DATA FOR THIS EXERCISE:
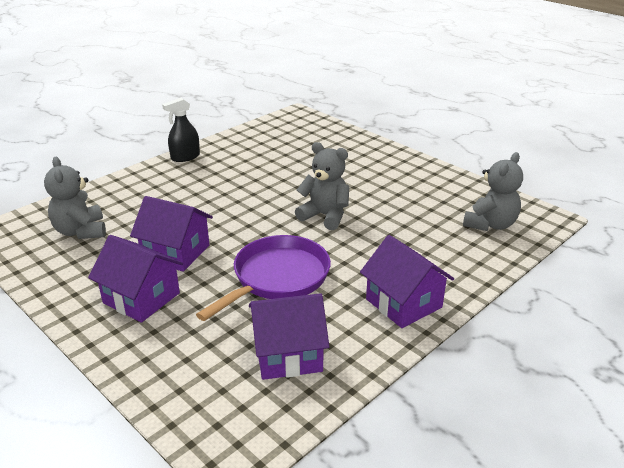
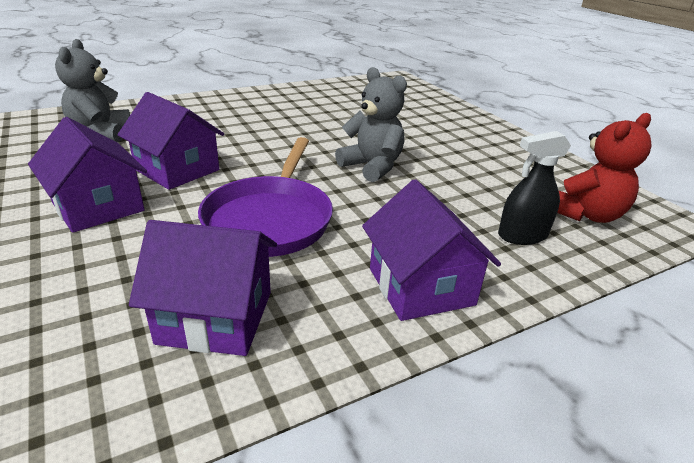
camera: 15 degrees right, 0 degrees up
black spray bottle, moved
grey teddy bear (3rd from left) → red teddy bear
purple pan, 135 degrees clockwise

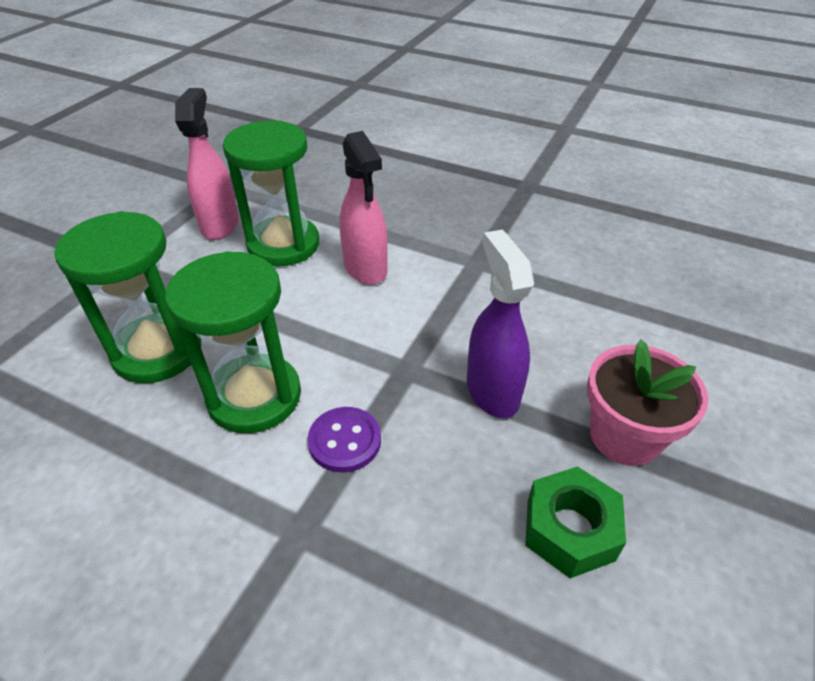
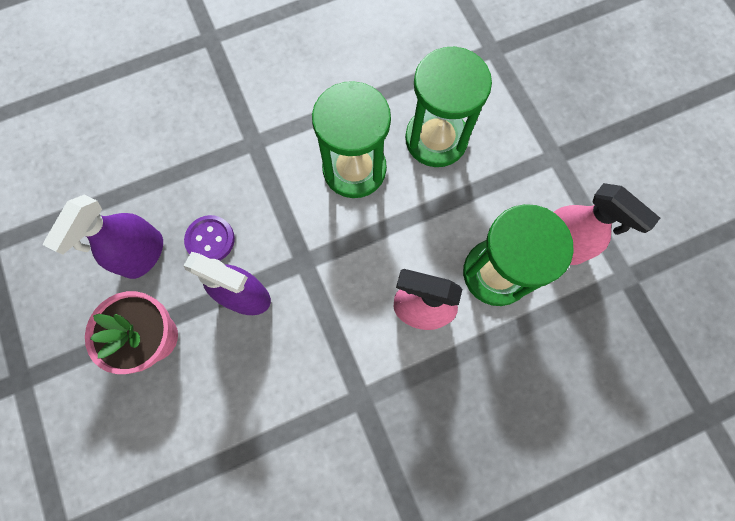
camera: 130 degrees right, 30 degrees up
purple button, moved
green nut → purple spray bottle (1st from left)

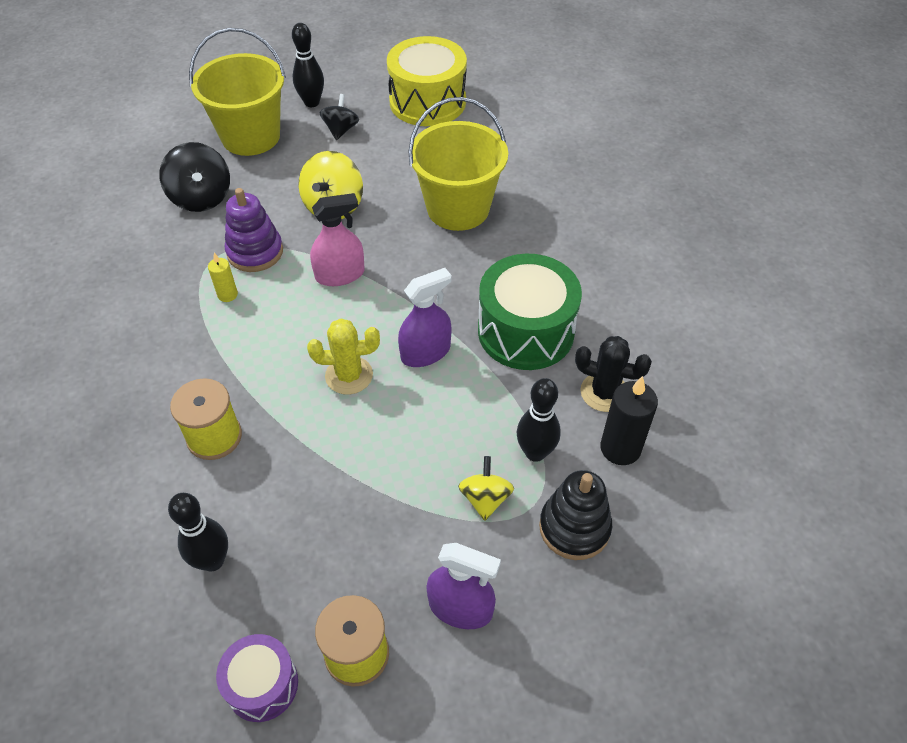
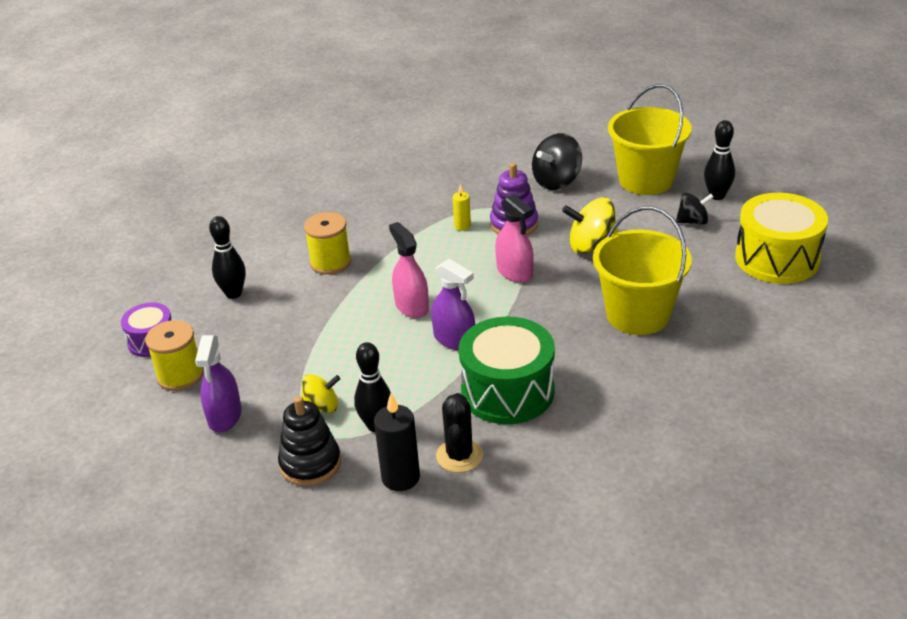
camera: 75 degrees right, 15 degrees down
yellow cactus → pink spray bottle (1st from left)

WHAT NEEDS TO BE DONE:
Filter the records above for lines containing the word "purple", and copy those lines.

OUTPUT FOR THIS TASK:
purple pan, 135 degrees clockwise
purple button, moved
green nut → purple spray bottle (1st from left)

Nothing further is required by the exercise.